• Information given:
--- START ---

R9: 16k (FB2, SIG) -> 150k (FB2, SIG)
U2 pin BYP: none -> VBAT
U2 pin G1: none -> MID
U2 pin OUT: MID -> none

--- END ---
--- START ---

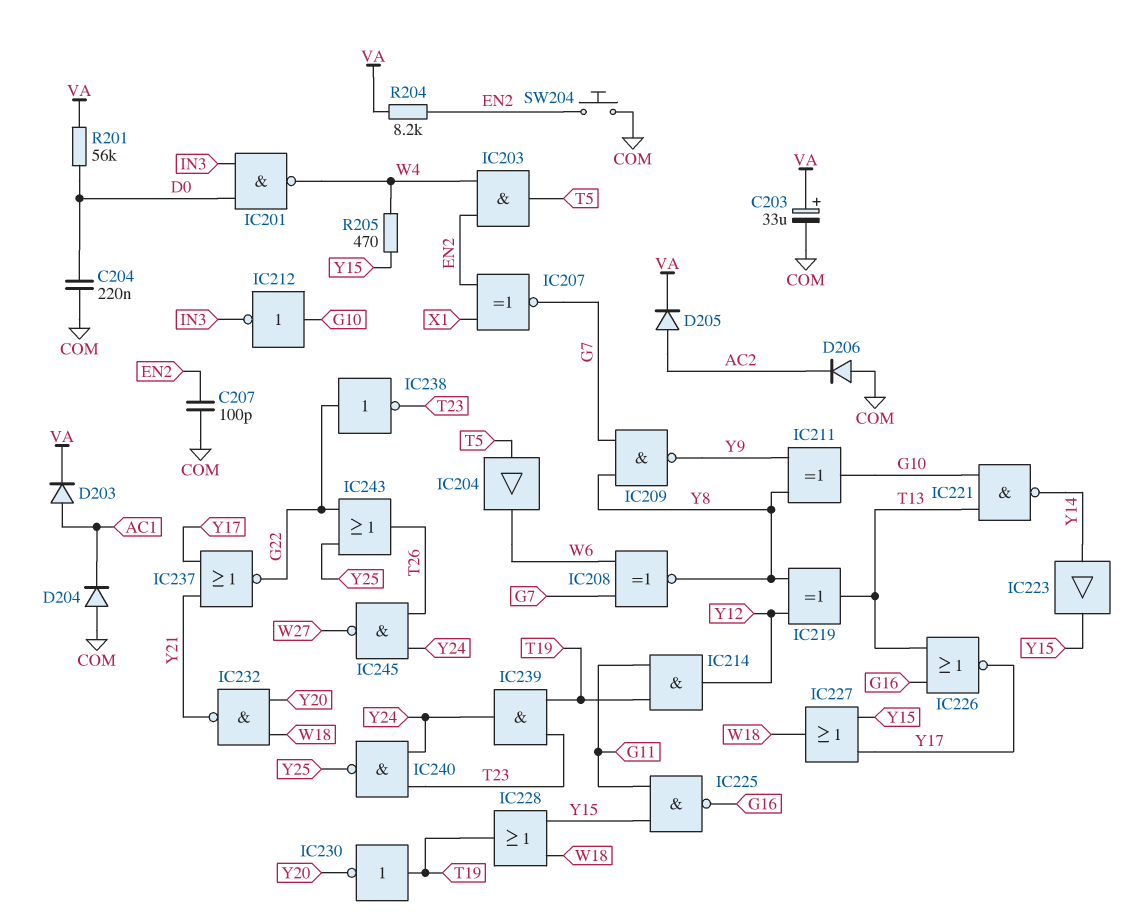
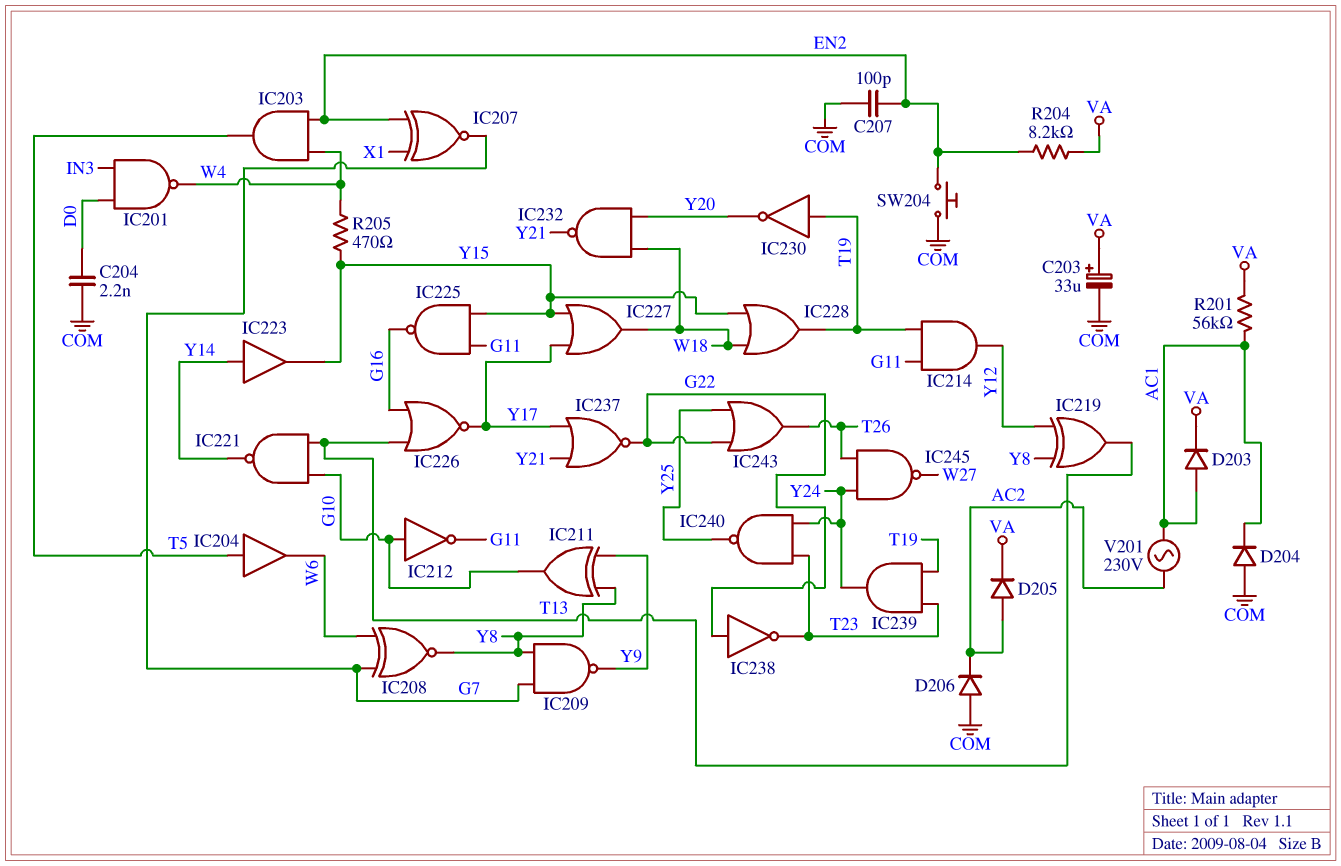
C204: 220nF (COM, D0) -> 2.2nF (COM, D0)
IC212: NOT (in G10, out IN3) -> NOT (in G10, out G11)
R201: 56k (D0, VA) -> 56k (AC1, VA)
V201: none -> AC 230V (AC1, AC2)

--- END ---
--- START ---

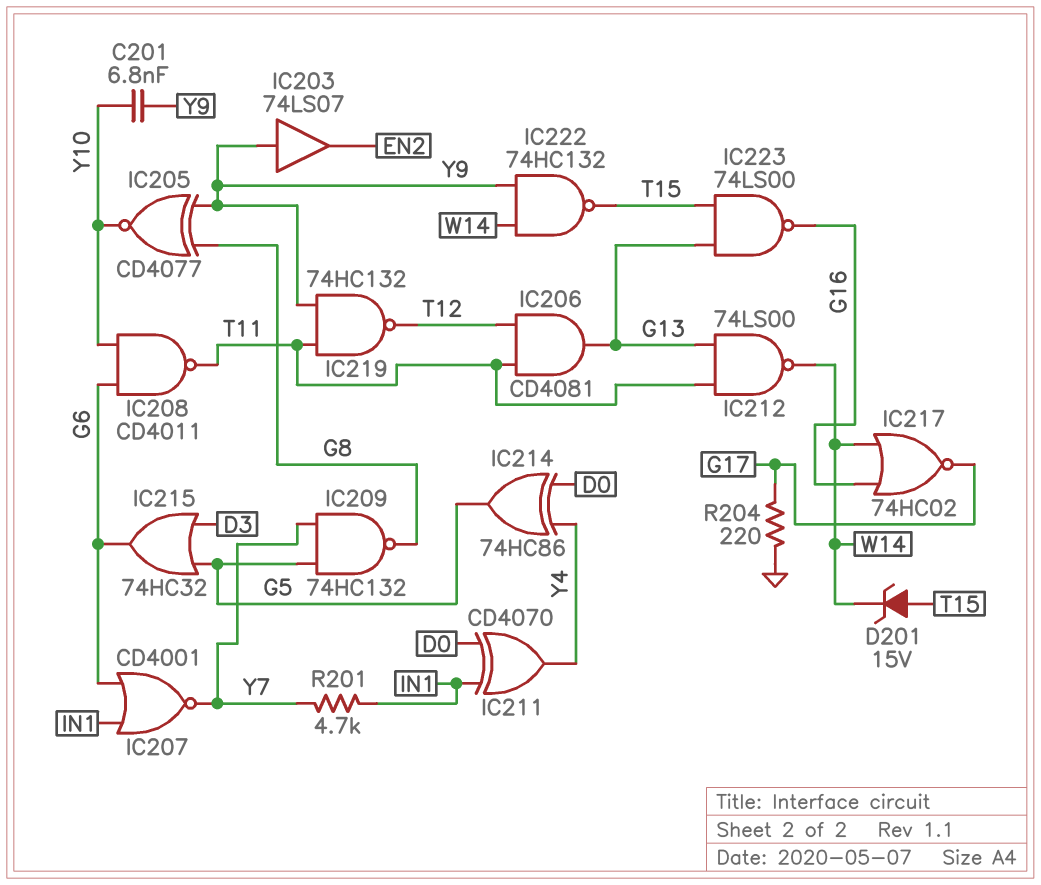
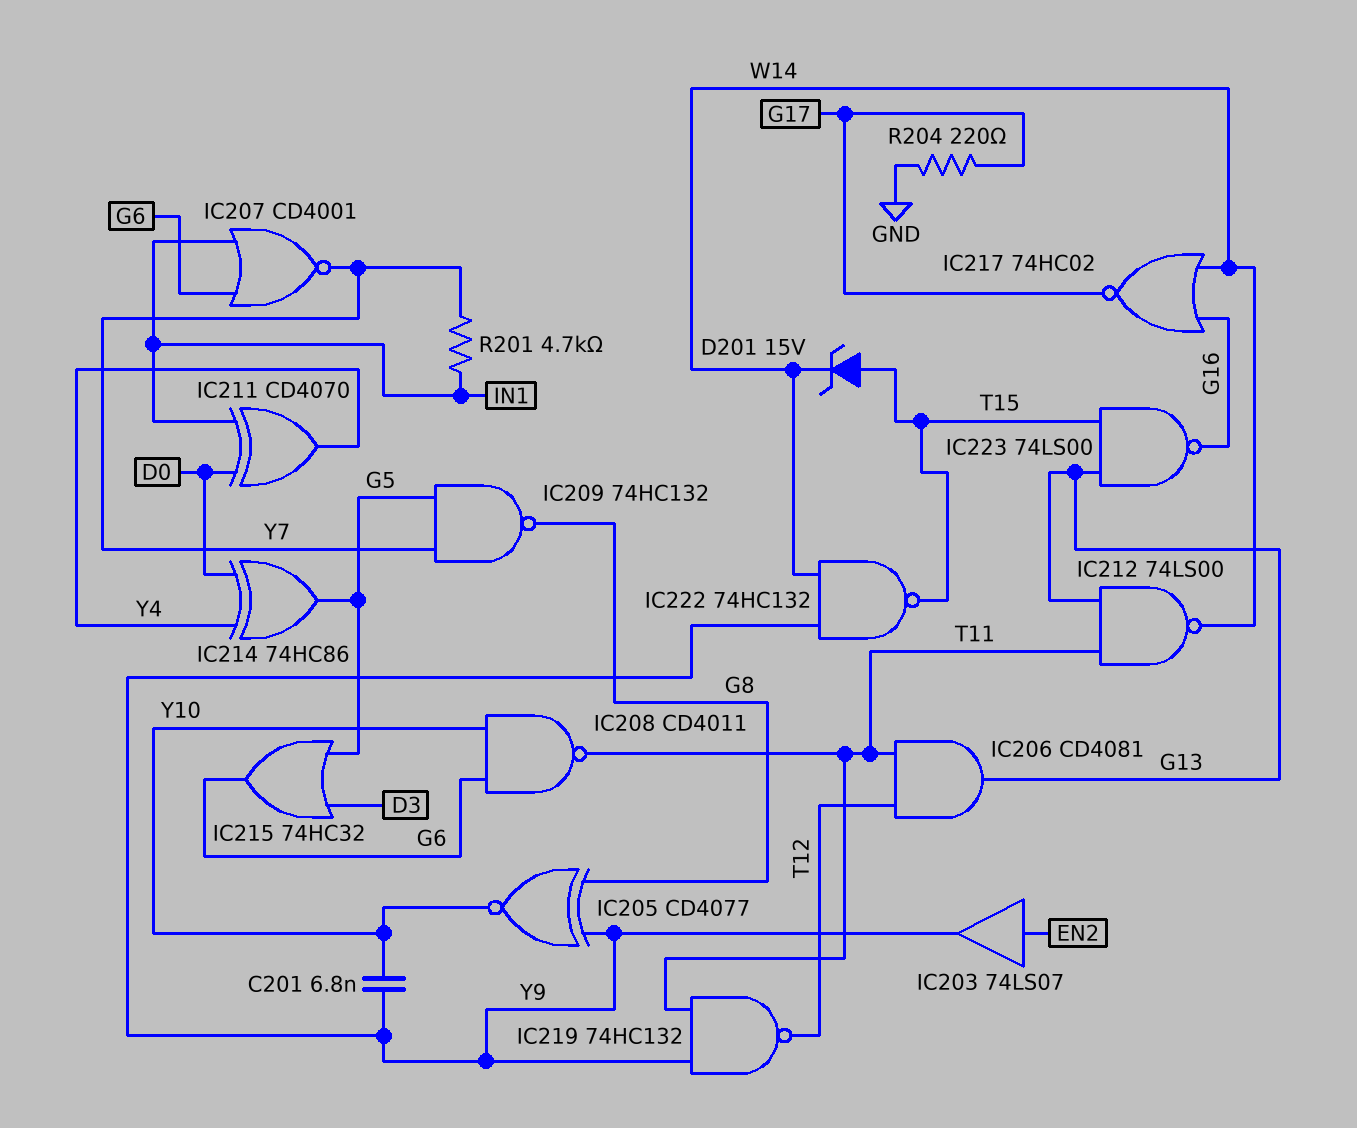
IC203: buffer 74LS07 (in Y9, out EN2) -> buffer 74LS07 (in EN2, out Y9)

--- END ---

• About this task: Reproduce, character for character, only the lines of the preceding data that start at the line with "U2 pin BYP: none -> VBAT" and end at the line with "U2 pin OUT: MID -> none", both included.

• Output of the exercise:
U2 pin BYP: none -> VBAT
U2 pin G1: none -> MID
U2 pin OUT: MID -> none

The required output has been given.